■ What you should do ■
Rewrite the records below, replacing every "screenshot" with "screen capture" and changing nothing else.

* * *

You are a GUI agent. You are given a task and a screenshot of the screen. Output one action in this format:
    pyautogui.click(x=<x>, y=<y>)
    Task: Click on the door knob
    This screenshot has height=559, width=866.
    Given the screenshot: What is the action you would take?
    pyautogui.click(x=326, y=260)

* * *

■ Output ■
You are a GUI agent. You are given a task and a screen capture of the screen. Output one action in this format:
    pyautogui.click(x=<x>, y=<y>)
    Task: Click on the door knob
    This screen capture has height=559, width=866.
    Given the screen capture: What is the action you would take?
    pyautogui.click(x=326, y=260)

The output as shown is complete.